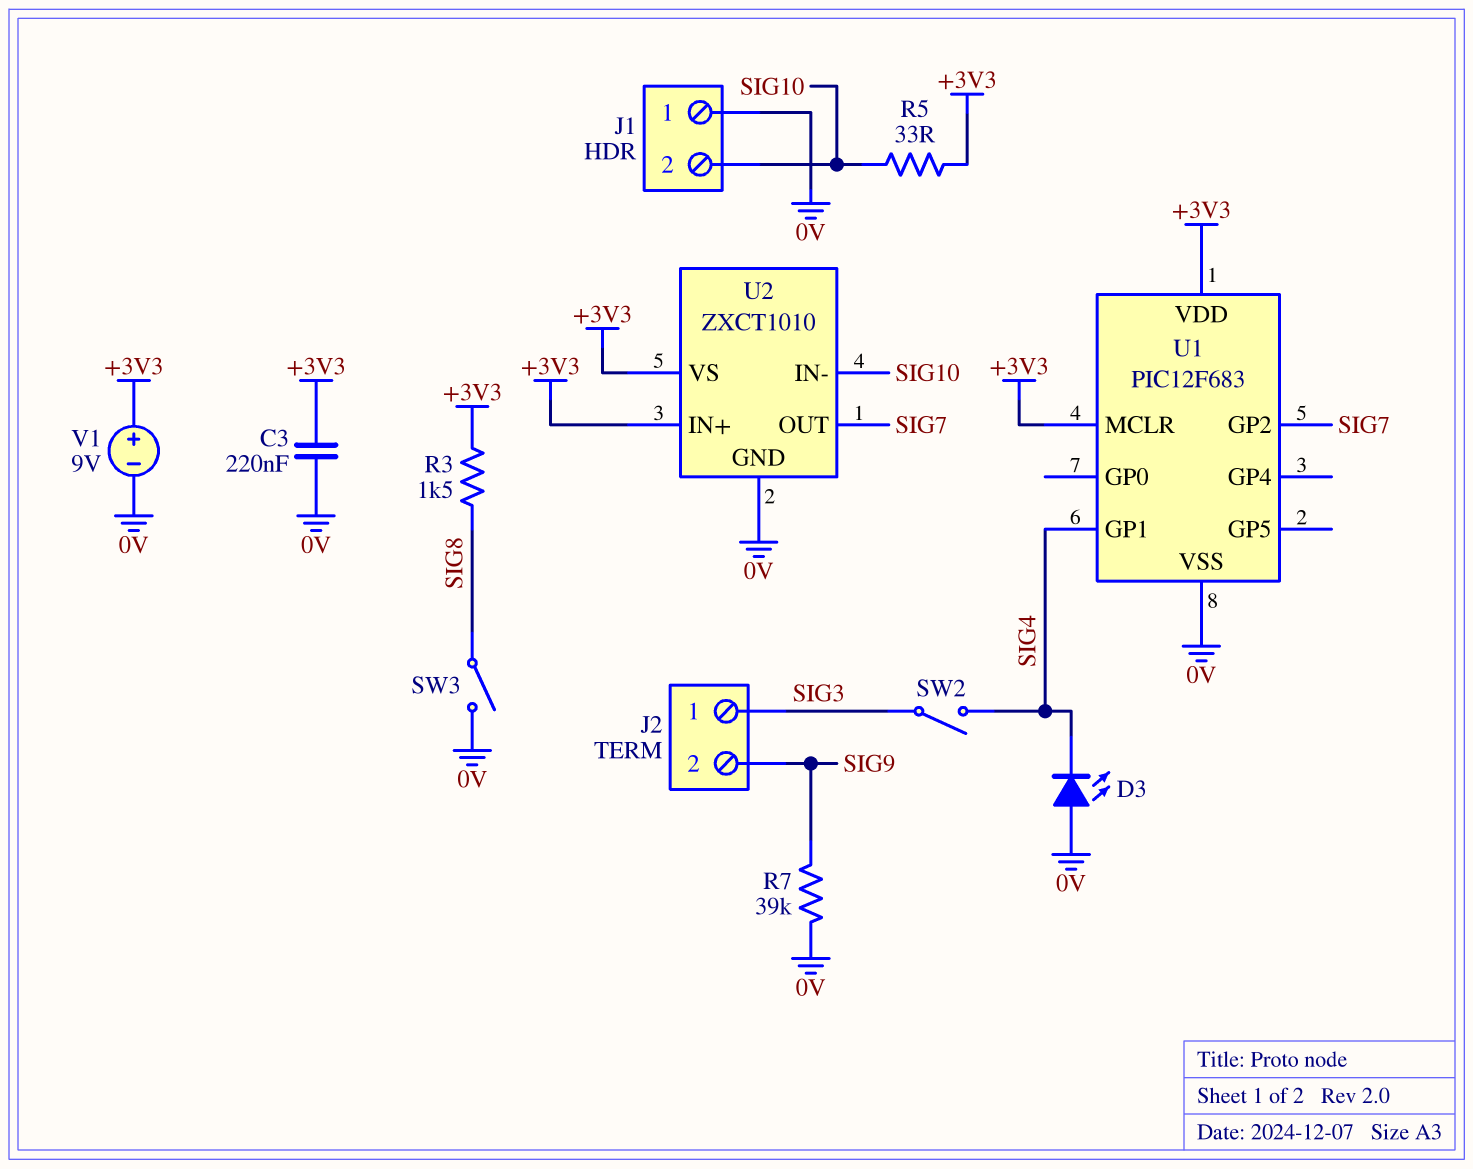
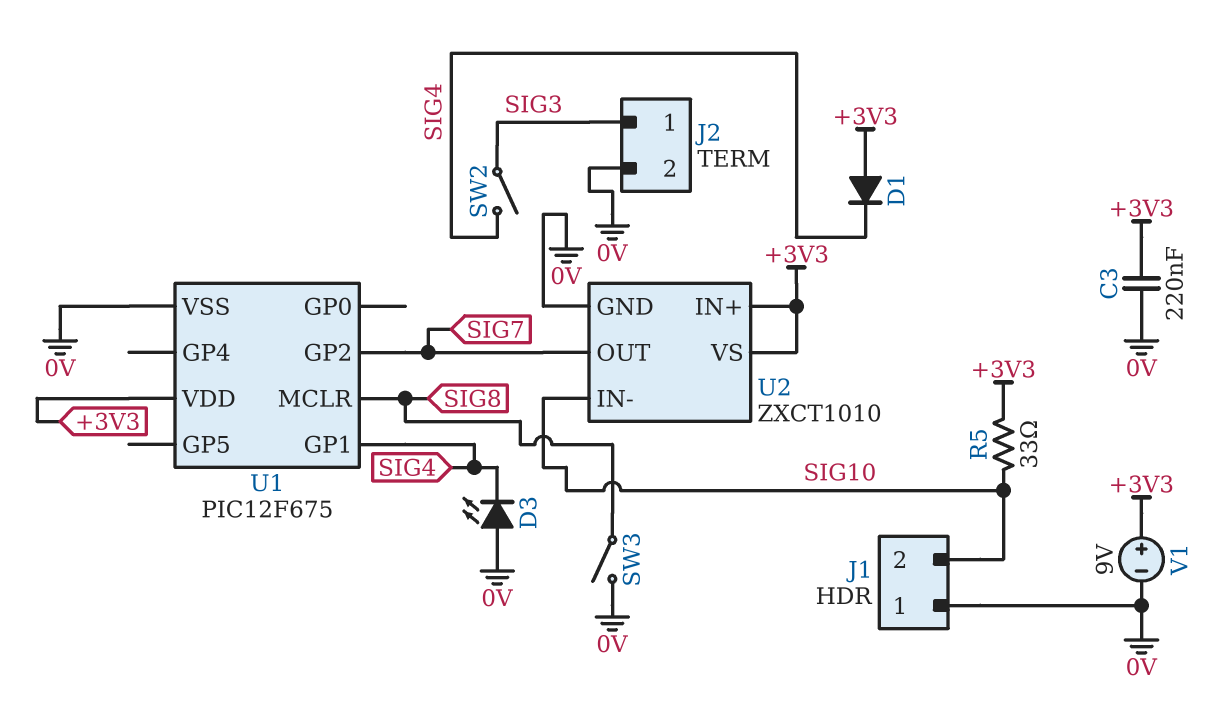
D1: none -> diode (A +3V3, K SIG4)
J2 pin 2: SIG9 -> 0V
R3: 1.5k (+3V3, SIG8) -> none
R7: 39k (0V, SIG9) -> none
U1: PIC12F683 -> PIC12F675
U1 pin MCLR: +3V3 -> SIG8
* * *
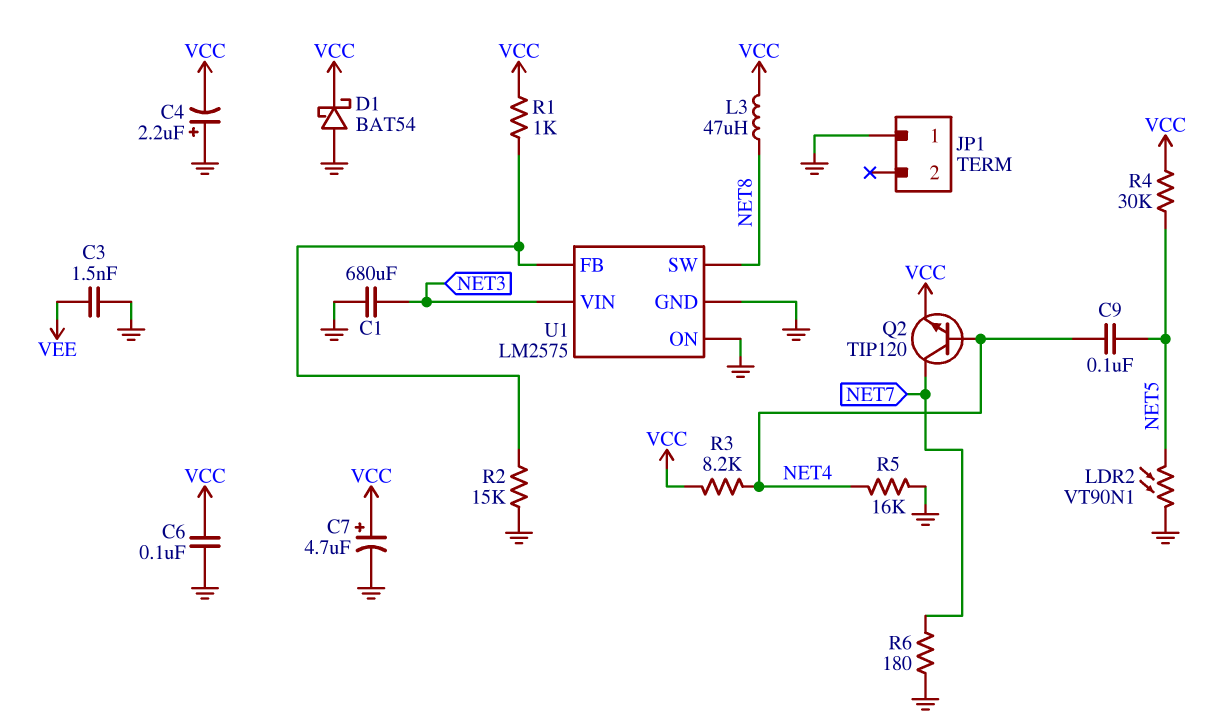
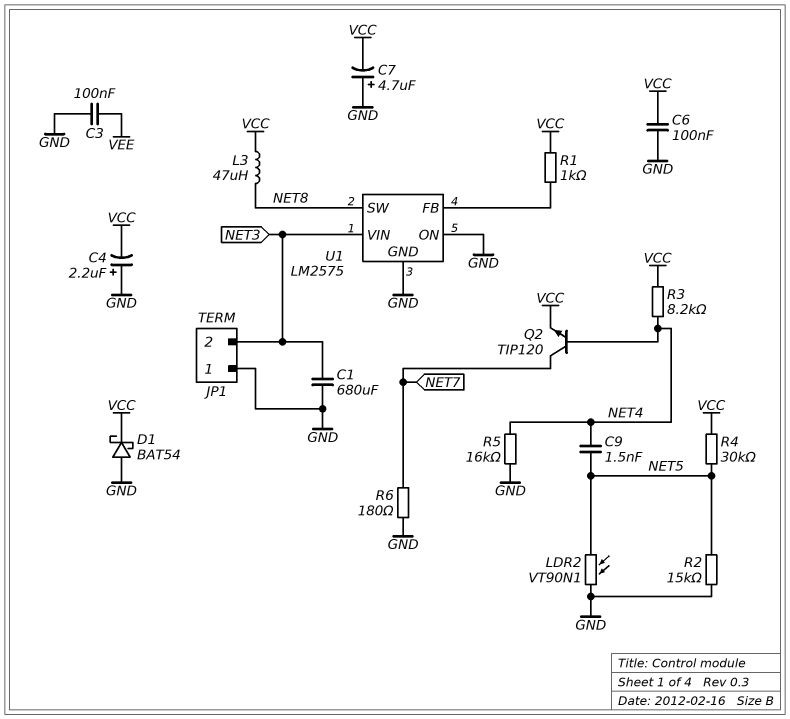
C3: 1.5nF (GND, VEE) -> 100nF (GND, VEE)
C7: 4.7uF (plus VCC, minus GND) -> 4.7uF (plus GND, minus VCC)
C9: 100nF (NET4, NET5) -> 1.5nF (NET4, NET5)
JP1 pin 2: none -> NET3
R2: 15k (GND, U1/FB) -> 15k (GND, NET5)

• INSTRUCTIONS TO FOLLOW:
Isolate the lines above that contain the word "none" and copy them.

• ANSWER TO THE PROBLEM:
D1: none -> diode (A +3V3, K SIG4)
R3: 1.5k (+3V3, SIG8) -> none
R7: 39k (0V, SIG9) -> none
JP1 pin 2: none -> NET3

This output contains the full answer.